Requirement:
Report, word for word, every line of the material that contains "depth".

(Beginning of Records)

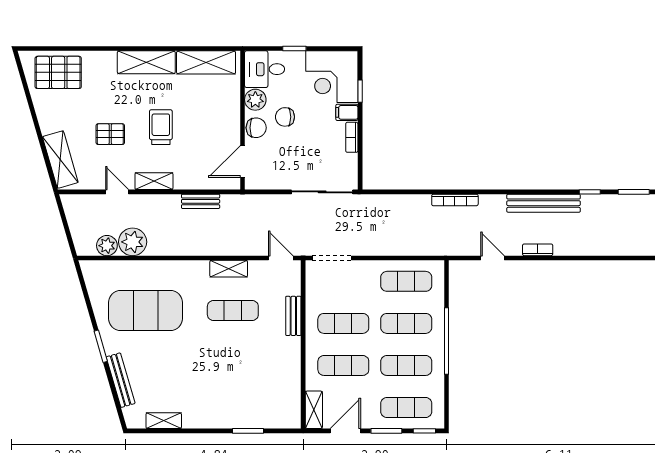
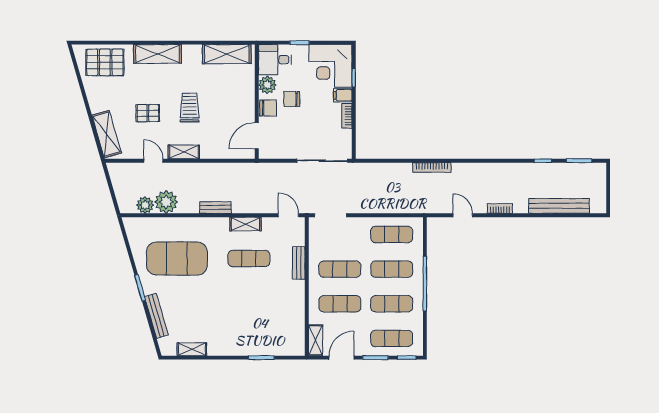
shelving: (146, 62) -> (157, 54), moved
bench: (201, 201) -> (216, 207), moved
bench: (544, 203) -> (559, 206), moved

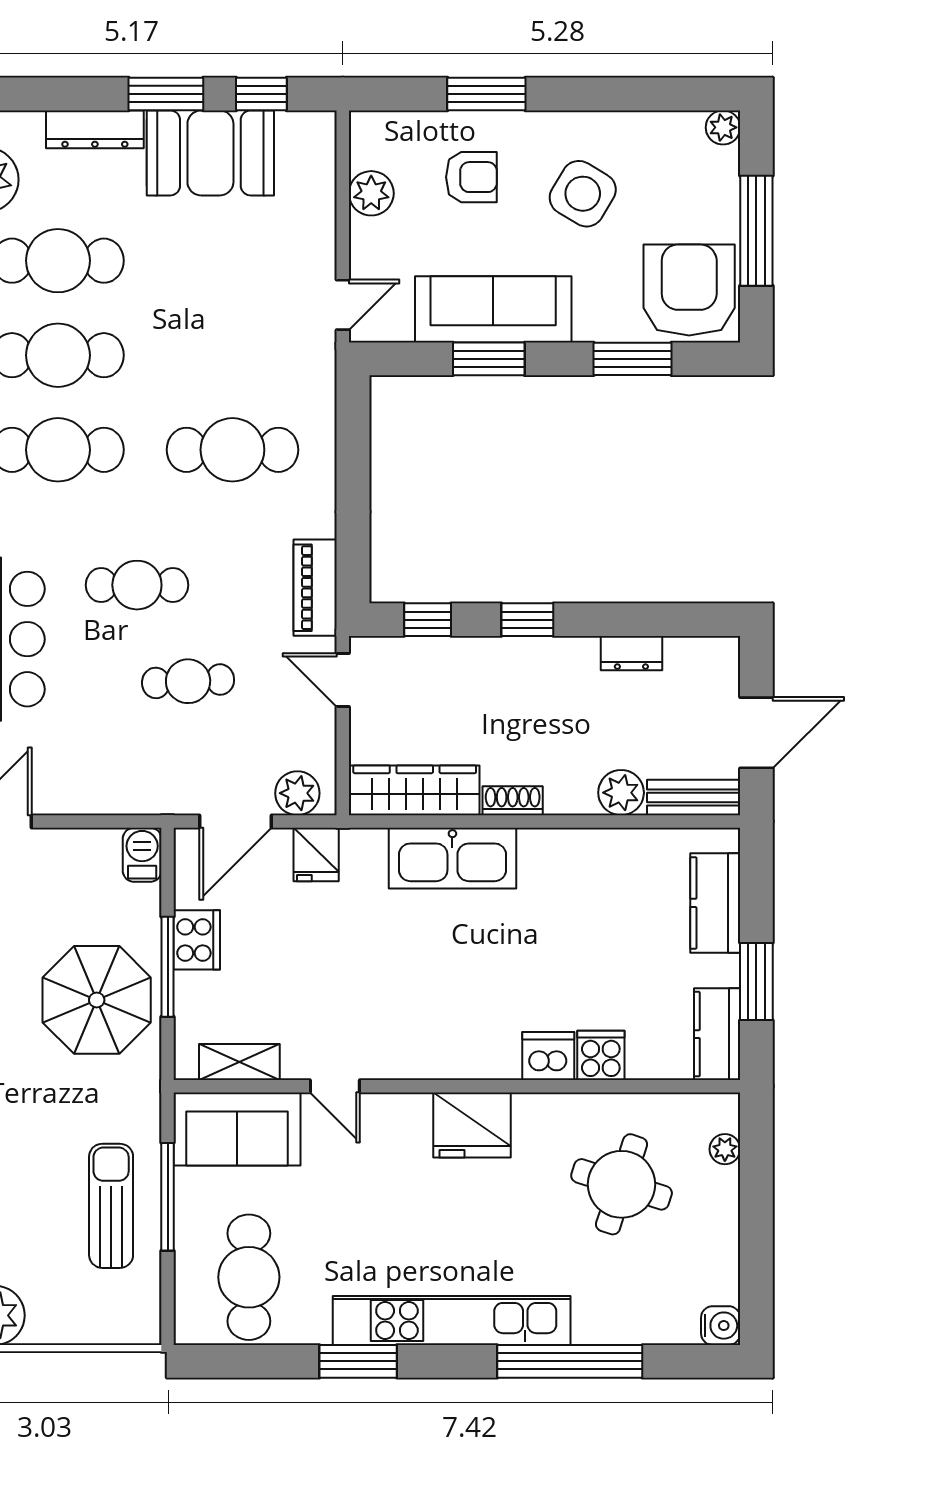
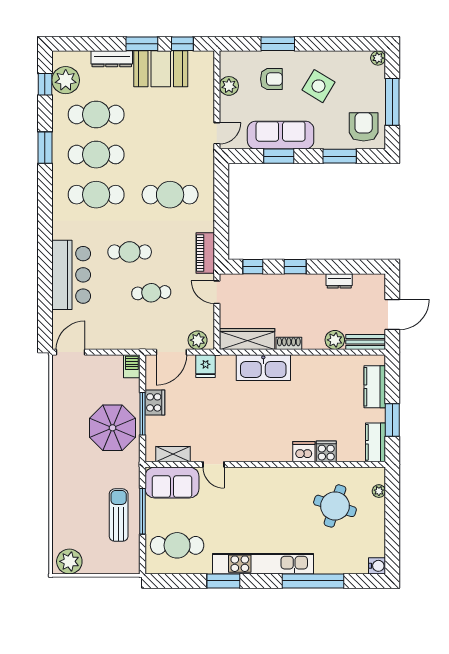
armchair: (689, 290) -> (364, 127), width x0.73, depth x0.73
fridge: (472, 1125) -> (272, 481), removed
cafe table: (249, 1277) -> (177, 545), turned 90

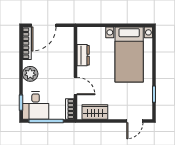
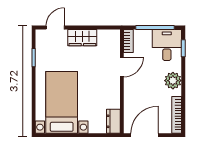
door: (44, 25) -> (145, 135), moved
dresser: (83, 55) -> (113, 121), moved
door: (76, 86) -> (122, 67), swing flipped
wardrobe: (95, 112) -> (82, 38), moved

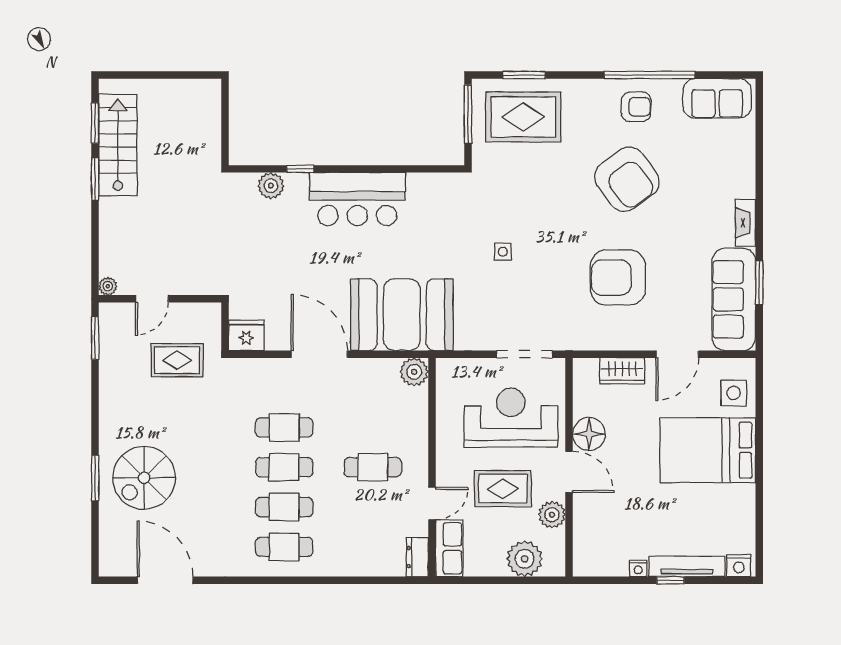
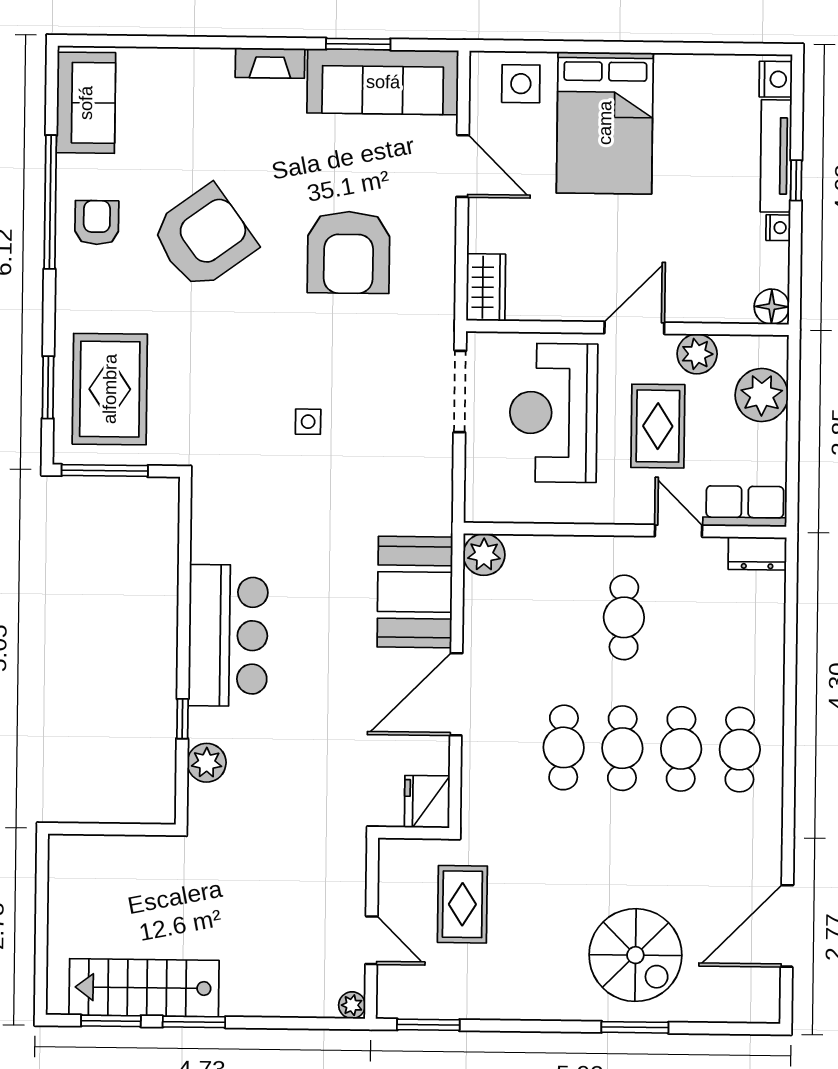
booth: (402, 315) -> (415, 592), width x0.73, depth x0.70
wardrobe: (622, 371) -> (486, 287), moved
floor lamp: (589, 434) -> (772, 307), moved, width x0.73, depth x0.73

(End of Records)

Solution for this exercise:
armchair: (689, 290) -> (364, 127), width x0.73, depth x0.73
booth: (402, 315) -> (415, 592), width x0.73, depth x0.70
floor lamp: (589, 434) -> (772, 307), moved, width x0.73, depth x0.73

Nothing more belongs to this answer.